Provided information:
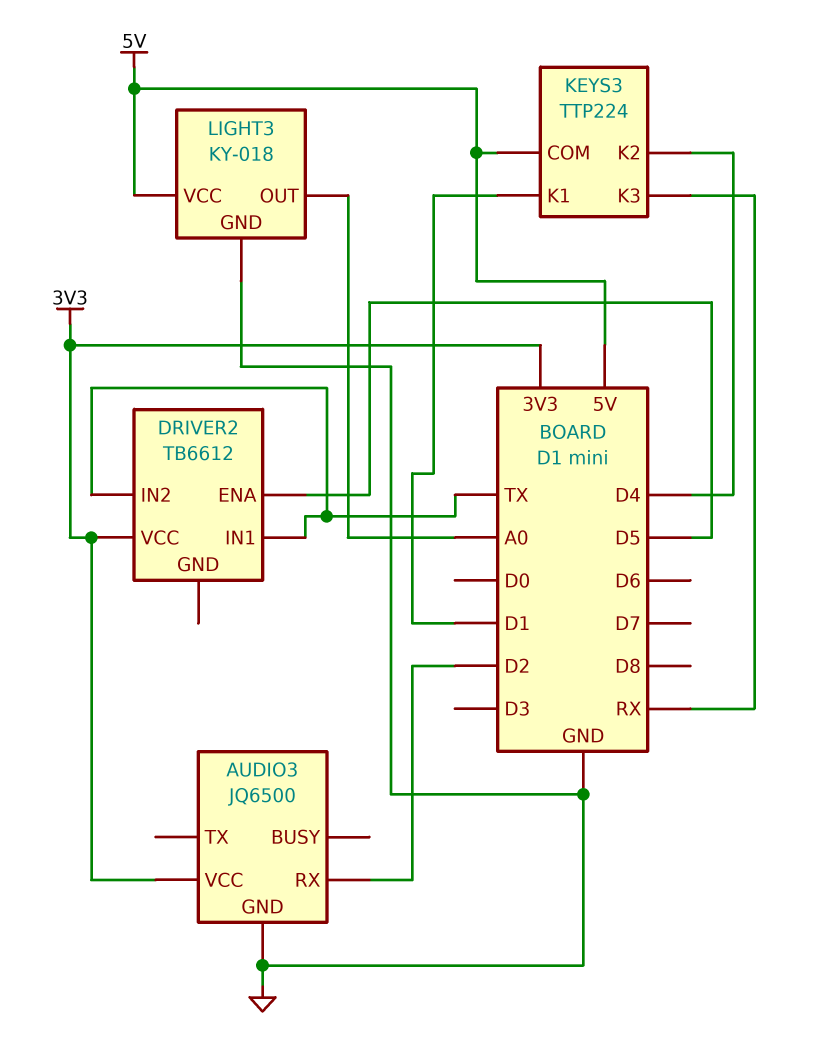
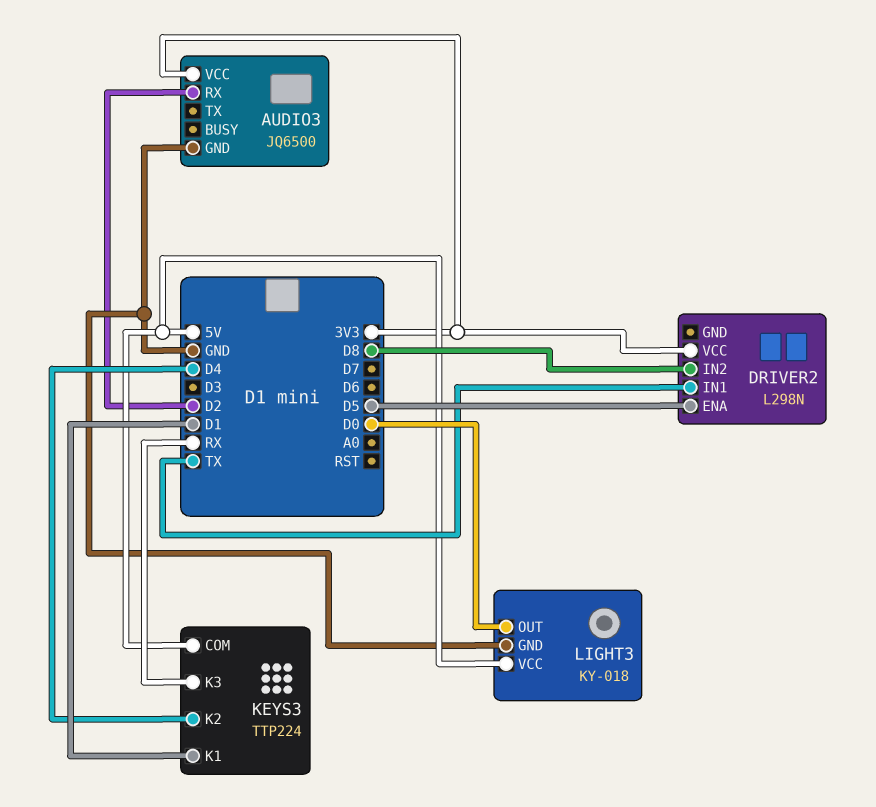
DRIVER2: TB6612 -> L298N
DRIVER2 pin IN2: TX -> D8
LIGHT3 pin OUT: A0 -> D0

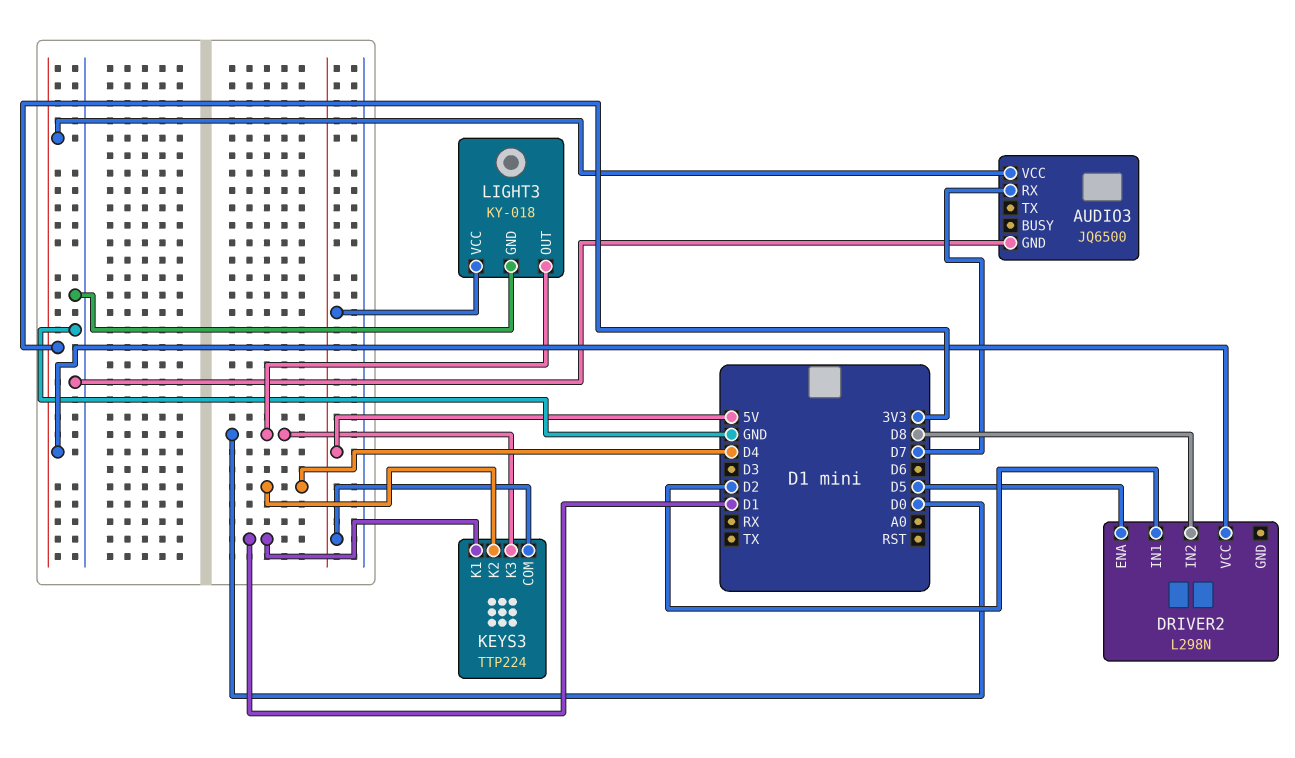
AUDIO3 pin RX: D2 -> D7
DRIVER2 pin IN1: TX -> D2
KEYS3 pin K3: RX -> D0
--
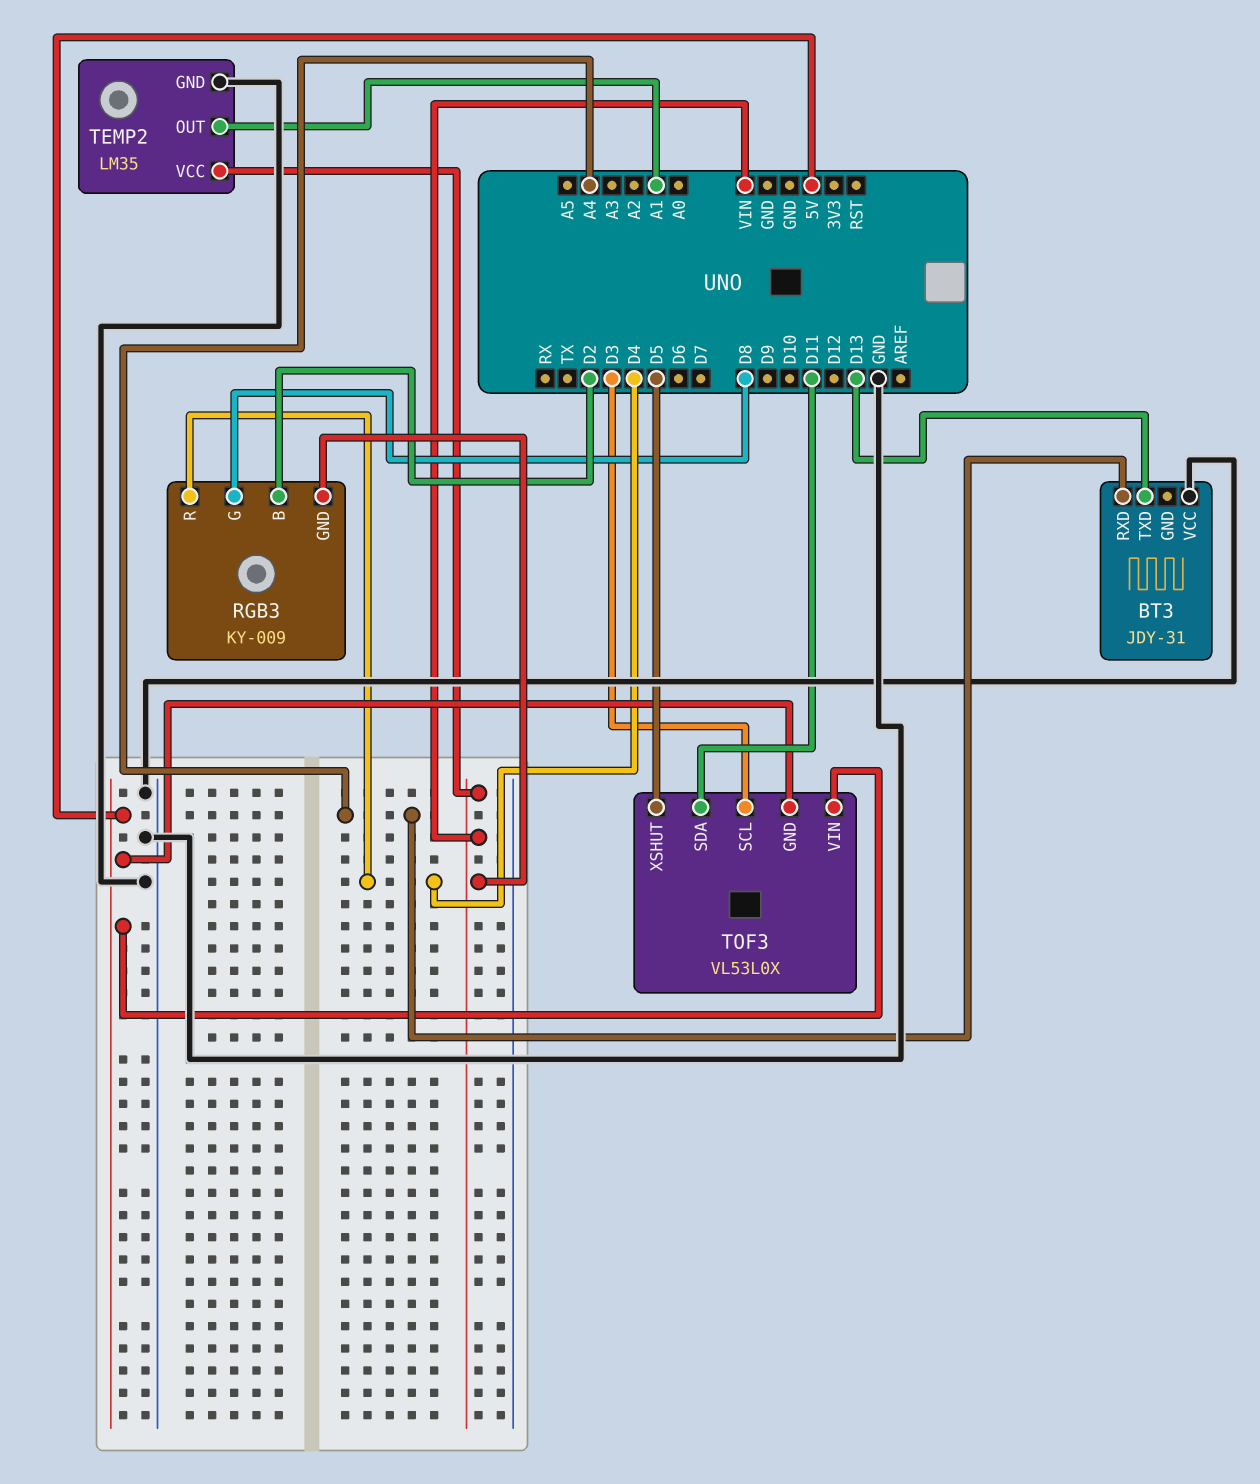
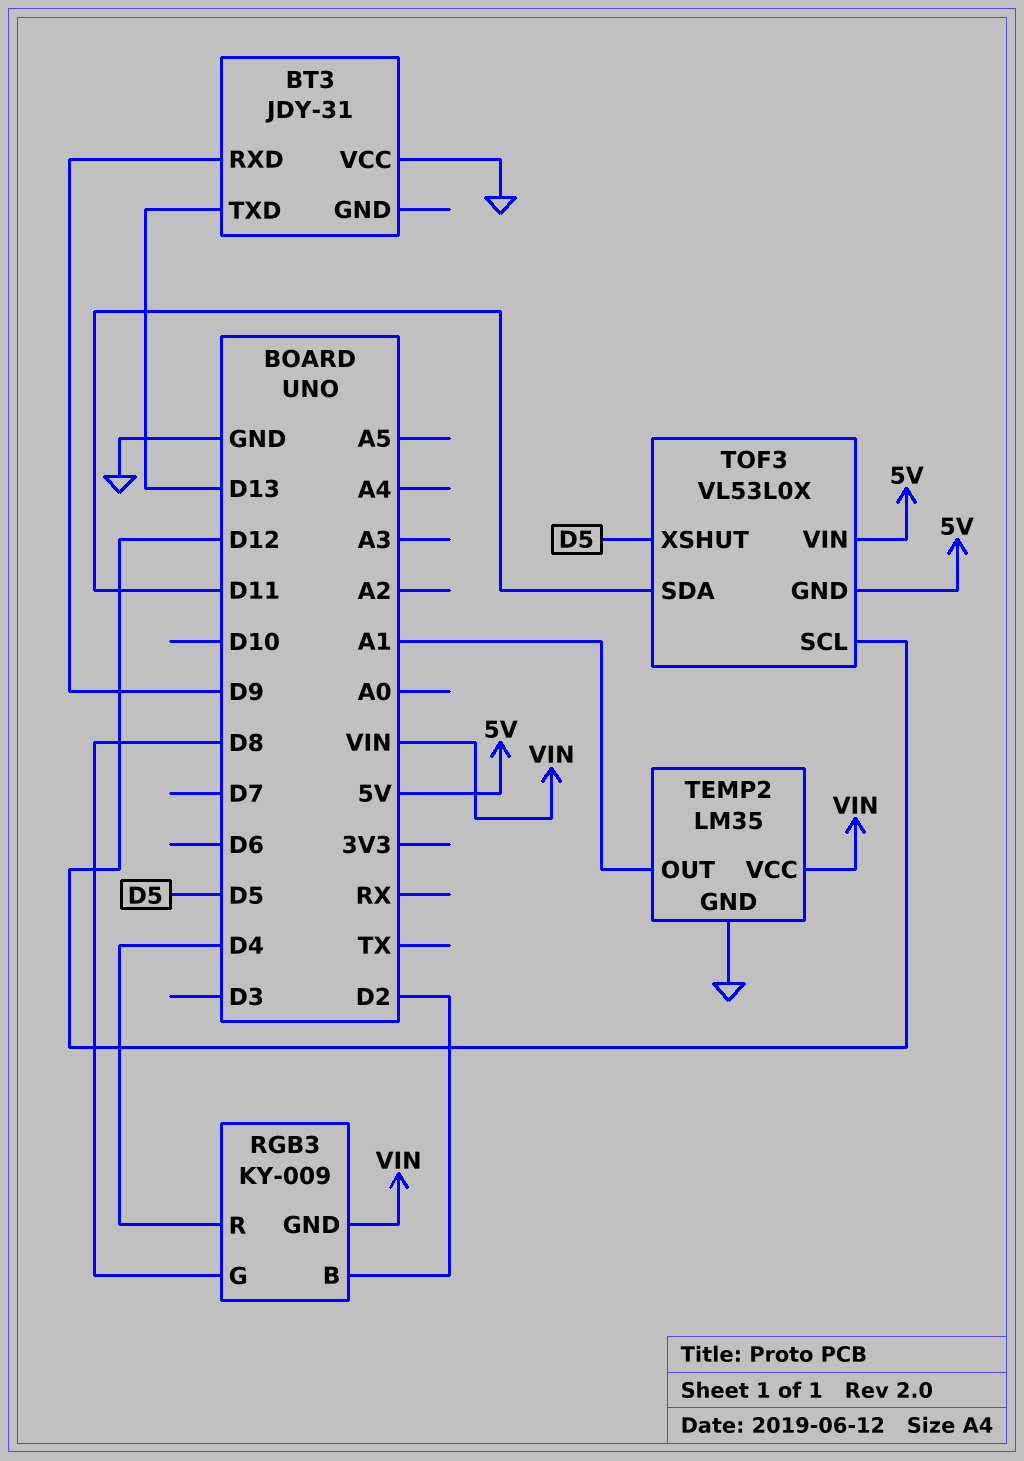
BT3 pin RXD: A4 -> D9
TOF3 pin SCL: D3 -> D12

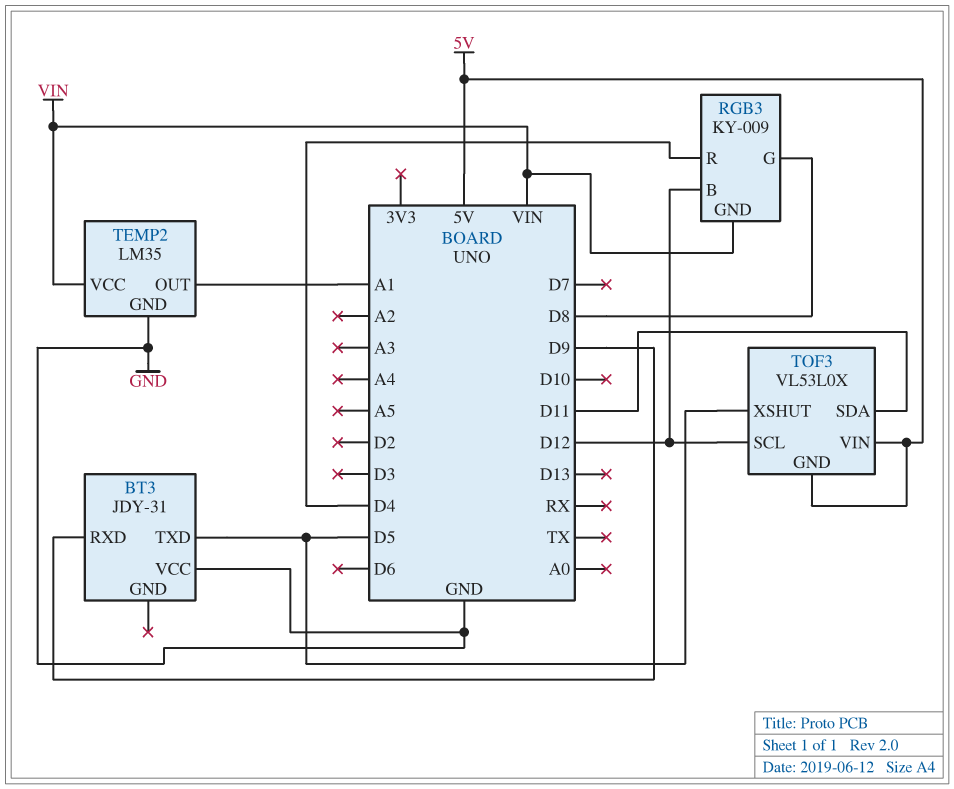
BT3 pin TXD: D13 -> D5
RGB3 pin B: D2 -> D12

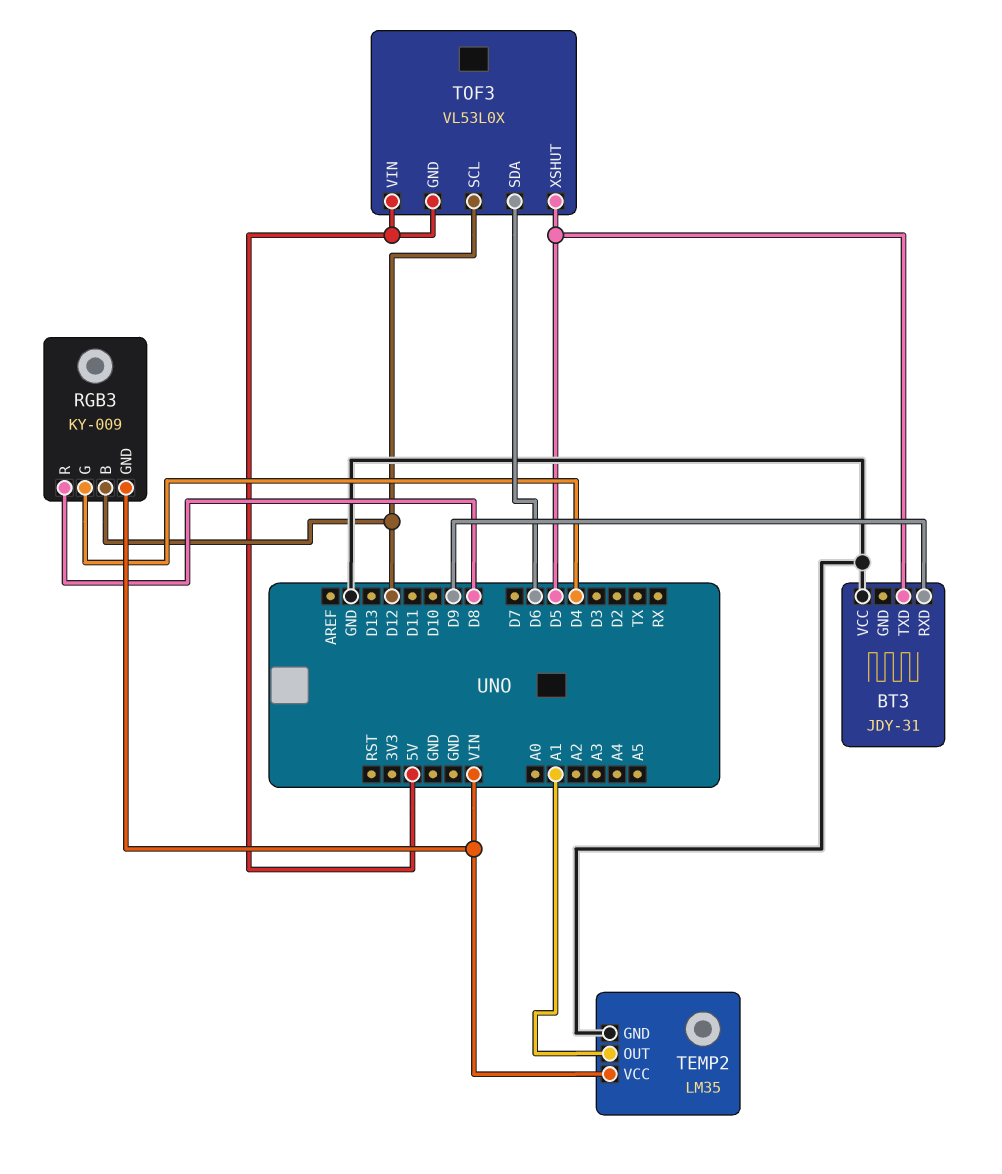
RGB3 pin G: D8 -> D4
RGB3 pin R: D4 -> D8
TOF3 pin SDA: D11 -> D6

Required action: Could you repeat, exactly, only the lines above starting at the one that has "DRIVER2 pin IN2: TX -> D8" and stopping after the one that has "KEYS3 pin K3: RX -> D0", without the pictures?

Task result:
DRIVER2 pin IN2: TX -> D8
LIGHT3 pin OUT: A0 -> D0

AUDIO3 pin RX: D2 -> D7
DRIVER2 pin IN1: TX -> D2
KEYS3 pin K3: RX -> D0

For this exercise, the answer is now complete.